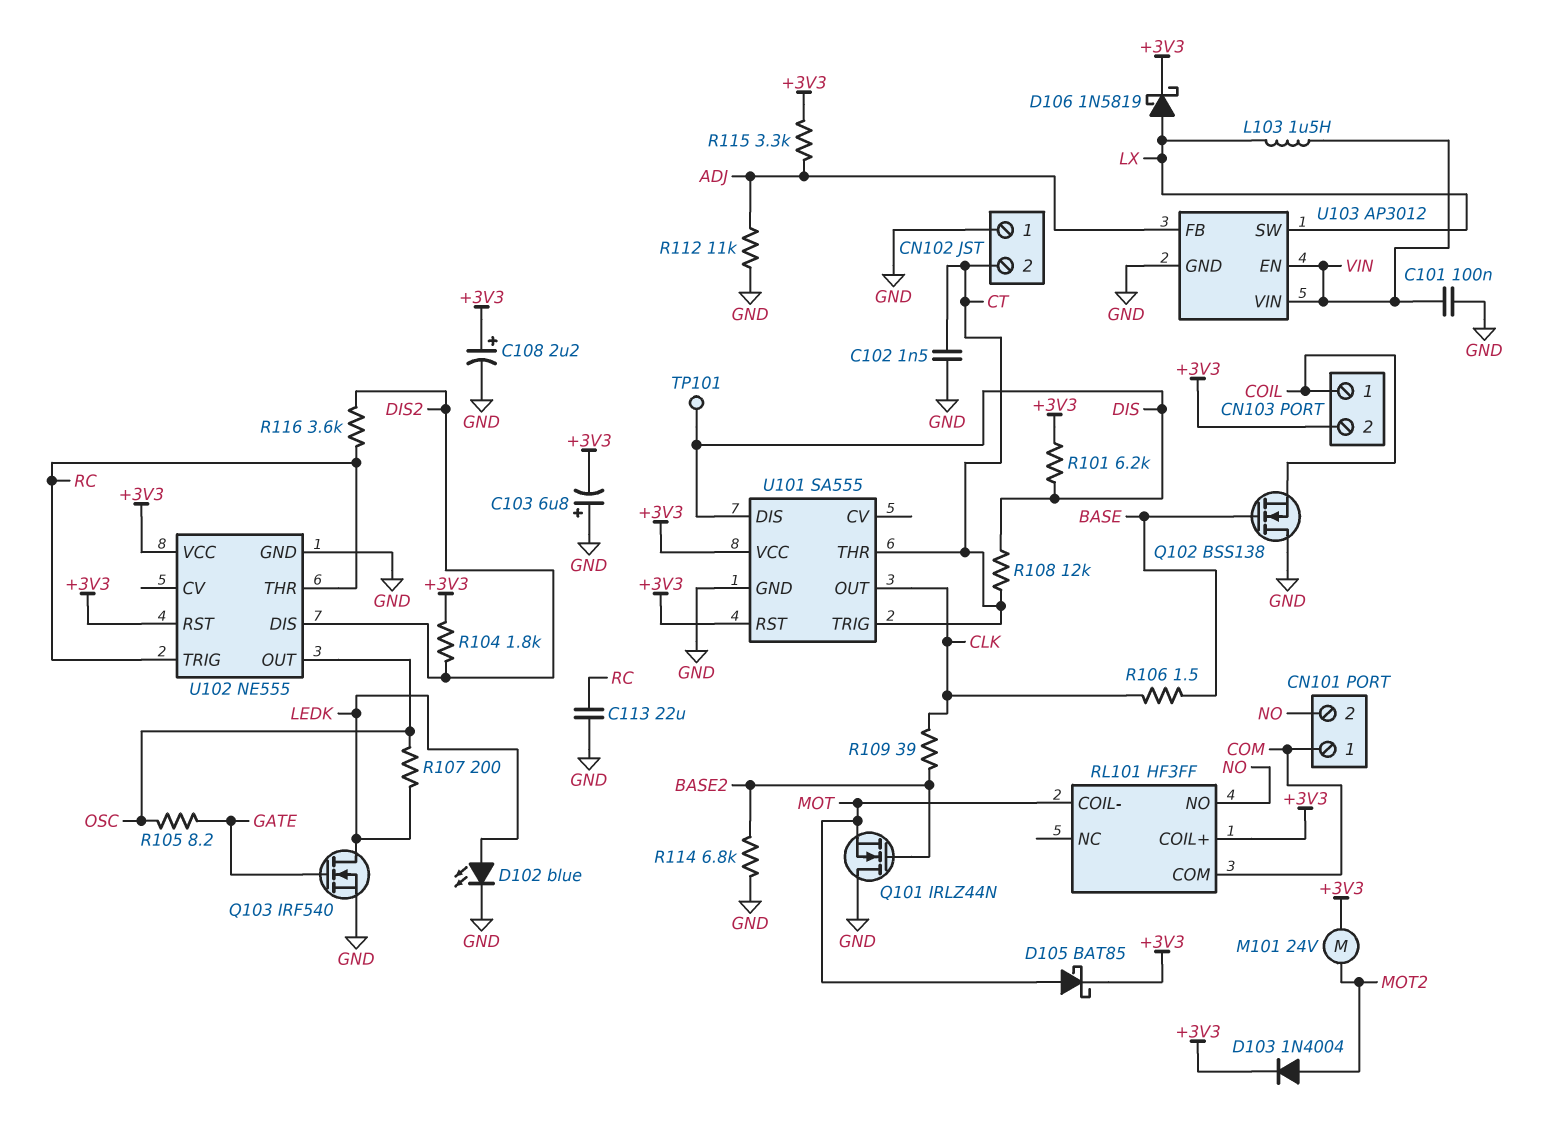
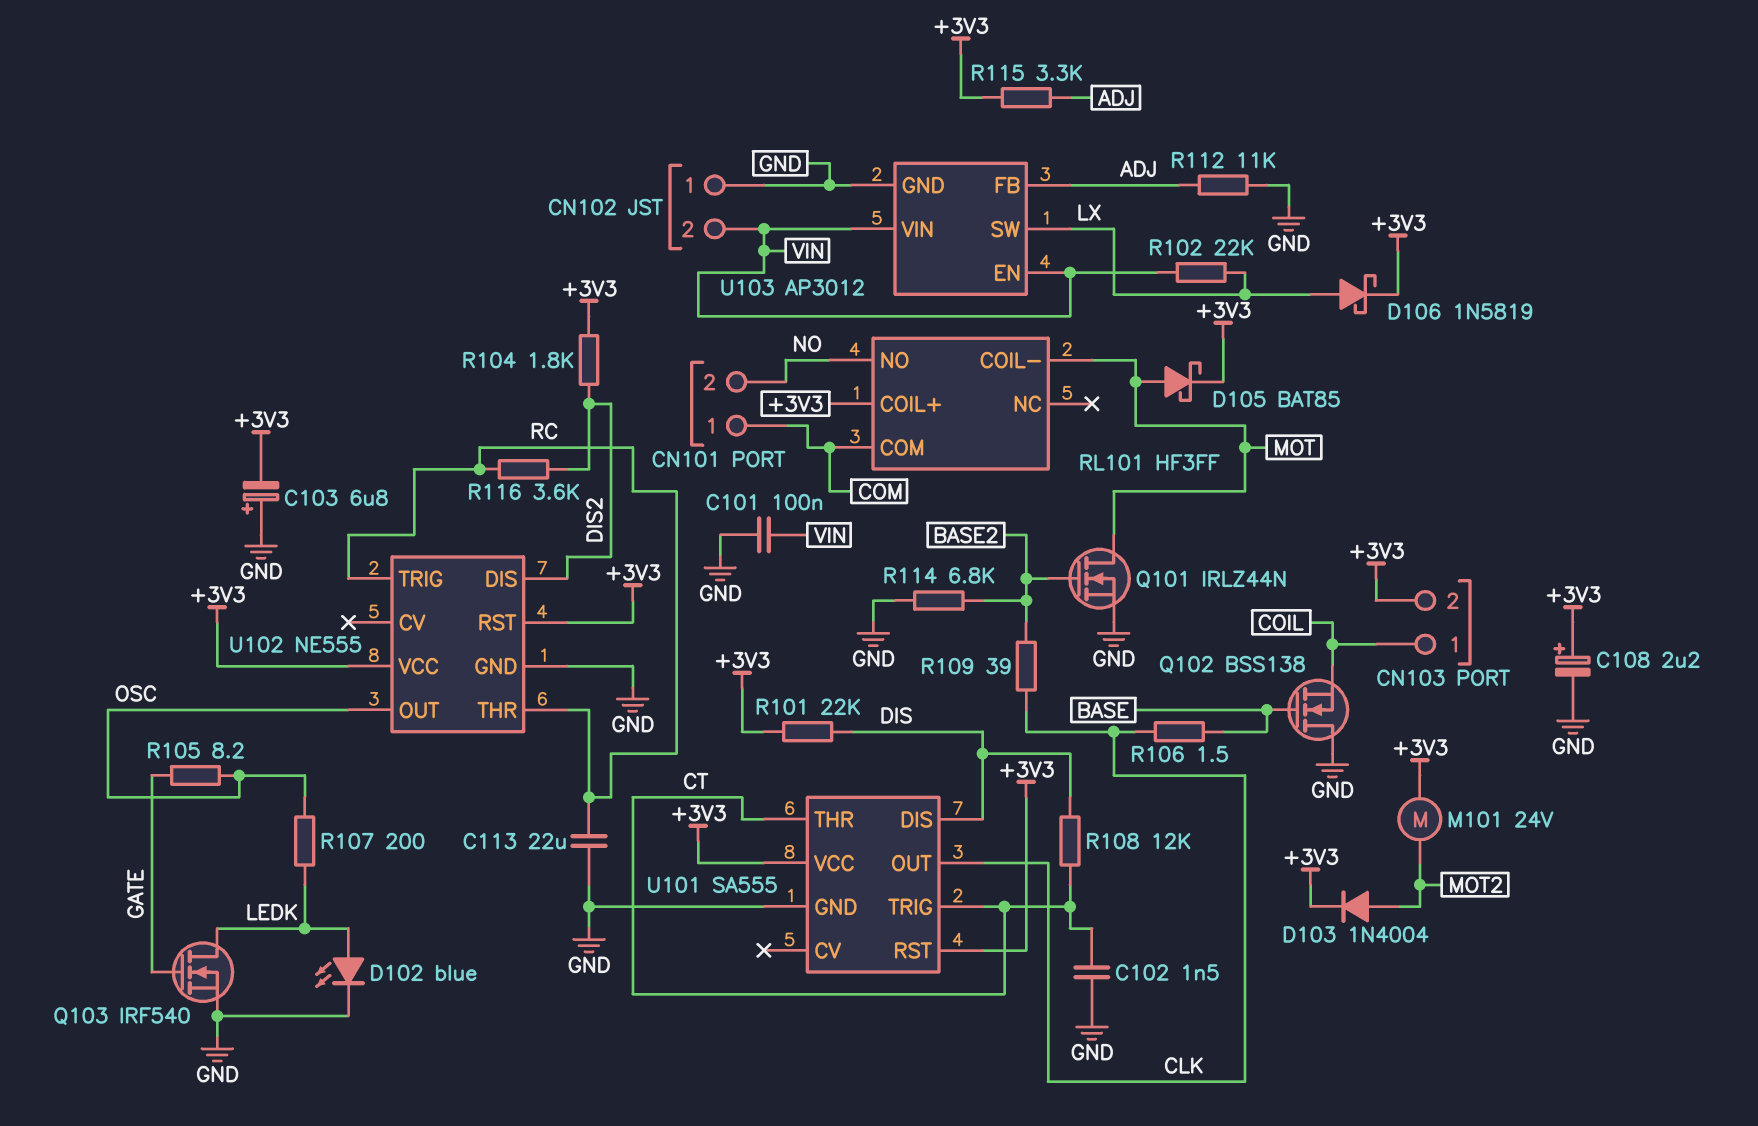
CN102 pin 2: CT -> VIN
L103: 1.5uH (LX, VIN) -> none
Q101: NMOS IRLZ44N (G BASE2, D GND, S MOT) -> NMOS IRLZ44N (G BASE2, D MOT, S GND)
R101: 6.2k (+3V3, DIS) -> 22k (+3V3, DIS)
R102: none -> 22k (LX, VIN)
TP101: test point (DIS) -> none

▬▬▬▬▬▬

__WORK REQUIRED__.
Reproduce the whole listing above character for character; pictures do not belong in it.

__RESPONSE TO THE EXERCISE__.
CN102 pin 2: CT -> VIN
L103: 1.5uH (LX, VIN) -> none
Q101: NMOS IRLZ44N (G BASE2, D GND, S MOT) -> NMOS IRLZ44N (G BASE2, D MOT, S GND)
R101: 6.2k (+3V3, DIS) -> 22k (+3V3, DIS)
R102: none -> 22k (LX, VIN)
TP101: test point (DIS) -> none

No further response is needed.